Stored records

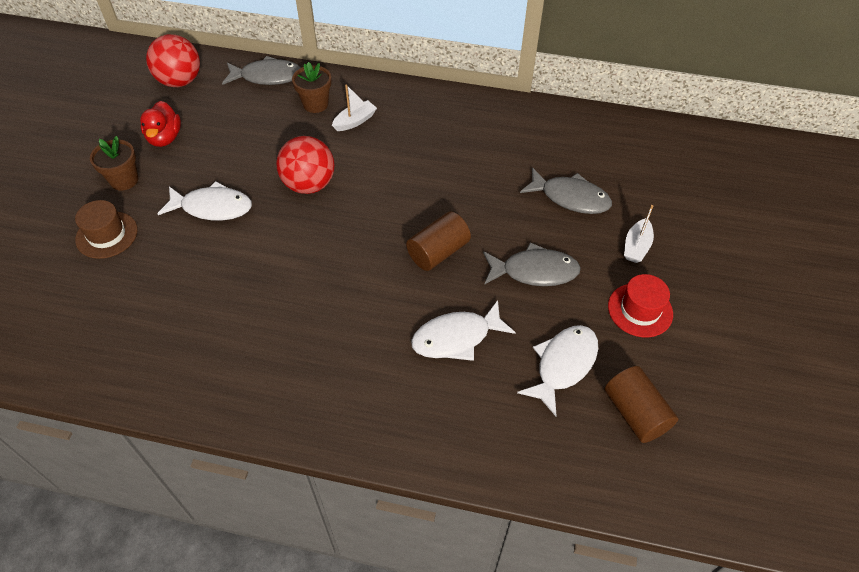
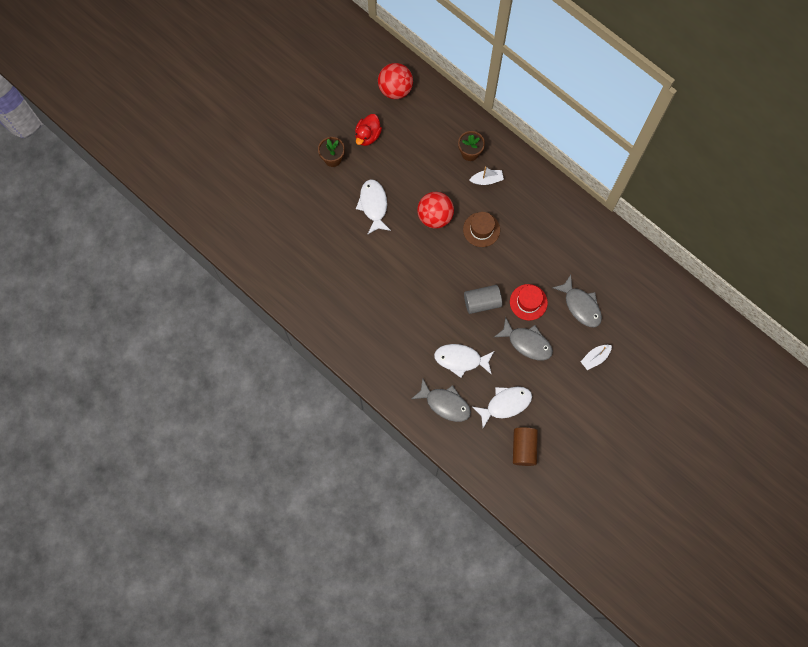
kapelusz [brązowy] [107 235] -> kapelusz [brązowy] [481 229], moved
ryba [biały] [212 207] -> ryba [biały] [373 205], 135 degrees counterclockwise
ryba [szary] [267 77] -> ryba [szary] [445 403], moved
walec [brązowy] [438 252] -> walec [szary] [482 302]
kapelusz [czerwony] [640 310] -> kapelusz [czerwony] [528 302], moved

ACTIVITY
From the data above, say how many lines include "brązowy", and write nothing but the number.

EXERCISE RESULT
2